*** INPUT ROWS

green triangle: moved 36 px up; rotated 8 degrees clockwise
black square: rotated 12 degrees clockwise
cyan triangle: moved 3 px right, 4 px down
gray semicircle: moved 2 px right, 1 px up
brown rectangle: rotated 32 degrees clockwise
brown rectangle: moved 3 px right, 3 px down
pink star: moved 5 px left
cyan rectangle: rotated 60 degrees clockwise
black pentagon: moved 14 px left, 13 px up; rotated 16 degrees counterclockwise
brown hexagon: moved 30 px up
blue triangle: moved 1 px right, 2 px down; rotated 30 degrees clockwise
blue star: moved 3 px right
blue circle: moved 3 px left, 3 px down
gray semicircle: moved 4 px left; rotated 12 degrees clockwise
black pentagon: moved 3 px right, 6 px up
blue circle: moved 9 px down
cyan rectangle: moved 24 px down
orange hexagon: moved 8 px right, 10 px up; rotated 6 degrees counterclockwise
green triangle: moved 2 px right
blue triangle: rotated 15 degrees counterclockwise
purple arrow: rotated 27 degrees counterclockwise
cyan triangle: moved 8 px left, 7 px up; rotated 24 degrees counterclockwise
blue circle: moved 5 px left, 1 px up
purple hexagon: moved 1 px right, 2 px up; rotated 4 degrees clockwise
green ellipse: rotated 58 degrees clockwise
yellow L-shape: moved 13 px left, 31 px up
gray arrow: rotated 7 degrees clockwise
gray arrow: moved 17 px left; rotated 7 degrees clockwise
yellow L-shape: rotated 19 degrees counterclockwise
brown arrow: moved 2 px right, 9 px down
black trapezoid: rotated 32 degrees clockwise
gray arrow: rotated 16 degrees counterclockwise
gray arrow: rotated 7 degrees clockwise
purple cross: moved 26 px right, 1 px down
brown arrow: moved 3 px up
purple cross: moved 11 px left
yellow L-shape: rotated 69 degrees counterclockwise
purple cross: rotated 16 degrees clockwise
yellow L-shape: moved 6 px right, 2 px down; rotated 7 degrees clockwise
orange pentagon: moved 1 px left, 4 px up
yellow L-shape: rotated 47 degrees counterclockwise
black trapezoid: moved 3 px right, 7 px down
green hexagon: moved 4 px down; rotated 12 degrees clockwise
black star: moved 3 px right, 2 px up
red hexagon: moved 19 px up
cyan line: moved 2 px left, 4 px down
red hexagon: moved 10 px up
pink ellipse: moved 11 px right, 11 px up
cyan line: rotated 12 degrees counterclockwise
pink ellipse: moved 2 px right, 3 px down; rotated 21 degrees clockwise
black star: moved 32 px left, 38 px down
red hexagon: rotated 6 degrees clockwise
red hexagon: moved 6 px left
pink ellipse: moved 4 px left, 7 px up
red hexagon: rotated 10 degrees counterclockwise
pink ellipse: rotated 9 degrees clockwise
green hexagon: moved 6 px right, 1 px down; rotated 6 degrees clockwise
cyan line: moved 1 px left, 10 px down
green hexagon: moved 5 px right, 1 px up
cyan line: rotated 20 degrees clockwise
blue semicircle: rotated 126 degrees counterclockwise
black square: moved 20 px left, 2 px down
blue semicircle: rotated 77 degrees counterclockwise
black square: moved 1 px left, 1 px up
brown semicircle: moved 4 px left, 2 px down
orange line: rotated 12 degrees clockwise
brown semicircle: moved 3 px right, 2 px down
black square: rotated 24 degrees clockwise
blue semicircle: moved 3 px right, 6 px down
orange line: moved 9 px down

******

- **GIVEN EXERCISE**
Lay out all the items above as a numbered list, leaving out any blank lines.

- **EXERCISE SOLUTION**
1. green triangle: moved 36 px up; rotated 8 degrees clockwise
2. black square: rotated 12 degrees clockwise
3. cyan triangle: moved 3 px right, 4 px down
4. gray semicircle: moved 2 px right, 1 px up
5. brown rectangle: rotated 32 degrees clockwise
6. brown rectangle: moved 3 px right, 3 px down
7. pink star: moved 5 px left
8. cyan rectangle: rotated 60 degrees clockwise
9. black pentagon: moved 14 px left, 13 px up; rotated 16 degrees counterclockwise
10. brown hexagon: moved 30 px up
11. blue triangle: moved 1 px right, 2 px down; rotated 30 degrees clockwise
12. blue star: moved 3 px right
13. blue circle: moved 3 px left, 3 px down
14. gray semicircle: moved 4 px left; rotated 12 degrees clockwise
15. black pentagon: moved 3 px right, 6 px up
16. blue circle: moved 9 px down
17. cyan rectangle: moved 24 px down
18. orange hexagon: moved 8 px right, 10 px up; rotated 6 degrees counterclockwise
19. green triangle: moved 2 px right
20. blue triangle: rotated 15 degrees counterclockwise
21. purple arrow: rotated 27 degrees counterclockwise
22. cyan triangle: moved 8 px left, 7 px up; rotated 24 degrees counterclockwise
23. blue circle: moved 5 px left, 1 px up
24. purple hexagon: moved 1 px right, 2 px up; rotated 4 degrees clockwise
25. green ellipse: rotated 58 degrees clockwise
26. yellow L-shape: moved 13 px left, 31 px up
27. gray arrow: rotated 7 degrees clockwise
28. gray arrow: moved 17 px left; rotated 7 degrees clockwise
29. yellow L-shape: rotated 19 degrees counterclockwise
30. brown arrow: moved 2 px right, 9 px down
31. black trapezoid: rotated 32 degrees clockwise
32. gray arrow: rotated 16 degrees counterclockwise
33. gray arrow: rotated 7 degrees clockwise
34. purple cross: moved 26 px right, 1 px down
35. brown arrow: moved 3 px up
36. purple cross: moved 11 px left
37. yellow L-shape: rotated 69 degrees counterclockwise
38. purple cross: rotated 16 degrees clockwise
39. yellow L-shape: moved 6 px right, 2 px down; rotated 7 degrees clockwise
40. orange pentagon: moved 1 px left, 4 px up
41. yellow L-shape: rotated 47 degrees counterclockwise
42. black trapezoid: moved 3 px right, 7 px down
43. green hexagon: moved 4 px down; rotated 12 degrees clockwise
44. black star: moved 3 px right, 2 px up
45. red hexagon: moved 19 px up
46. cyan line: moved 2 px left, 4 px down
47. red hexagon: moved 10 px up
48. pink ellipse: moved 11 px right, 11 px up
49. cyan line: rotated 12 degrees counterclockwise
50. pink ellipse: moved 2 px right, 3 px down; rotated 21 degrees clockwise
51. black star: moved 32 px left, 38 px down
52. red hexagon: rotated 6 degrees clockwise
53. red hexagon: moved 6 px left
54. pink ellipse: moved 4 px left, 7 px up
55. red hexagon: rotated 10 degrees counterclockwise
56. pink ellipse: rotated 9 degrees clockwise
57. green hexagon: moved 6 px right, 1 px down; rotated 6 degrees clockwise
58. cyan line: moved 1 px left, 10 px down
59. green hexagon: moved 5 px right, 1 px up
60. cyan line: rotated 20 degrees clockwise
61. blue semicircle: rotated 126 degrees counterclockwise
62. black square: moved 20 px left, 2 px down
63. blue semicircle: rotated 77 degrees counterclockwise
64. black square: moved 1 px left, 1 px up
65. brown semicircle: moved 4 px left, 2 px down
66. orange line: rotated 12 degrees clockwise
67. brown semicircle: moved 3 px right, 2 px down
68. black square: rotated 24 degrees clockwise
69. blue semicircle: moved 3 px right, 6 px down
70. orange line: moved 9 px down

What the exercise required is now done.